[Objective]:
Retype every line of the listing below without changing a single character.

[Information supplied]:
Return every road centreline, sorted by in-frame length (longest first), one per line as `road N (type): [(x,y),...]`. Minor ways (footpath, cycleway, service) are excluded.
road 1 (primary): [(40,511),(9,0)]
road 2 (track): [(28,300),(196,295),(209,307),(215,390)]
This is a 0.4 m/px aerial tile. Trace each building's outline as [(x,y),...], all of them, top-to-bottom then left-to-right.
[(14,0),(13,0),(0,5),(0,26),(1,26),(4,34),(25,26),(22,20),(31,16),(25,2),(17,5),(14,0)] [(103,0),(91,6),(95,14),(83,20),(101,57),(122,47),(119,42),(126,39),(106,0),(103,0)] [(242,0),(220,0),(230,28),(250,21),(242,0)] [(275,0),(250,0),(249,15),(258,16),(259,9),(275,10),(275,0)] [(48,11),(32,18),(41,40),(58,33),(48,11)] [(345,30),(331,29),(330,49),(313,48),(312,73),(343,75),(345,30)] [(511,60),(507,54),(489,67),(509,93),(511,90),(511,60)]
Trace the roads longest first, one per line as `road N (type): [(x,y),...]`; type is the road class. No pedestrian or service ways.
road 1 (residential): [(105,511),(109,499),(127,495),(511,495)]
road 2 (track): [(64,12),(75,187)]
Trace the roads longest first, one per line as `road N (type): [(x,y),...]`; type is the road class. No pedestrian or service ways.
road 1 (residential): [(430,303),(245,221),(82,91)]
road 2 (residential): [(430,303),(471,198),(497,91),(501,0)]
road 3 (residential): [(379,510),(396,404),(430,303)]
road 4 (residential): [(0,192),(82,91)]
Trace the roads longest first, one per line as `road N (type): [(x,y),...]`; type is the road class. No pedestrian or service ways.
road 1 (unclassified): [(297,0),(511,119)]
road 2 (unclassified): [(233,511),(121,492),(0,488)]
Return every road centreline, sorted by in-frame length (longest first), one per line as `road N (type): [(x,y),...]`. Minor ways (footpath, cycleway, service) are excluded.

[Problem solution]:
Return every road centreline, sorted by in-frame length (longest first), one per line as `road N (type): [(x,y),...]`. Minor ways (footpath, cycleway, service) are excluded.
road 1 (primary): [(40,511),(9,0)]
road 2 (track): [(28,300),(196,295),(209,307),(215,390)]
This is a 0.4 m/px aerial tile. Trace each building's outline as [(x,y),...], all of them, top-to-bottom then left-to-right.
[(14,0),(13,0),(0,5),(0,26),(1,26),(4,34),(25,26),(22,20),(31,16),(25,2),(17,5),(14,0)] [(103,0),(91,6),(95,14),(83,20),(101,57),(122,47),(119,42),(126,39),(106,0),(103,0)] [(242,0),(220,0),(230,28),(250,21),(242,0)] [(275,0),(250,0),(249,15),(258,16),(259,9),(275,10),(275,0)] [(48,11),(32,18),(41,40),(58,33),(48,11)] [(345,30),(331,29),(330,49),(313,48),(312,73),(343,75),(345,30)] [(511,60),(507,54),(489,67),(509,93),(511,90),(511,60)]
Trace the roads longest first, one per line as `road N (type): [(x,y),...]`; type is the road class. No pedestrian or service ways.
road 1 (residential): [(105,511),(109,499),(127,495),(511,495)]
road 2 (track): [(64,12),(75,187)]
Trace the roads longest first, one per line as `road N (type): [(x,y),...]`; type is the road class. No pedestrian or service ways.
road 1 (residential): [(430,303),(245,221),(82,91)]
road 2 (residential): [(430,303),(471,198),(497,91),(501,0)]
road 3 (residential): [(379,510),(396,404),(430,303)]
road 4 (residential): [(0,192),(82,91)]
Trace the roads longest first, one per line as `road N (type): [(x,y),...]`; type is the road class. No pedestrian or service ways.
road 1 (unclassified): [(297,0),(511,119)]
road 2 (unclassified): [(233,511),(121,492),(0,488)]
Return every road centreline, sorted by in-frame length (longest first), one per line as `road N (type): [(x,y),...]`. Minor ways (footpath, cycleway, service) are excluded.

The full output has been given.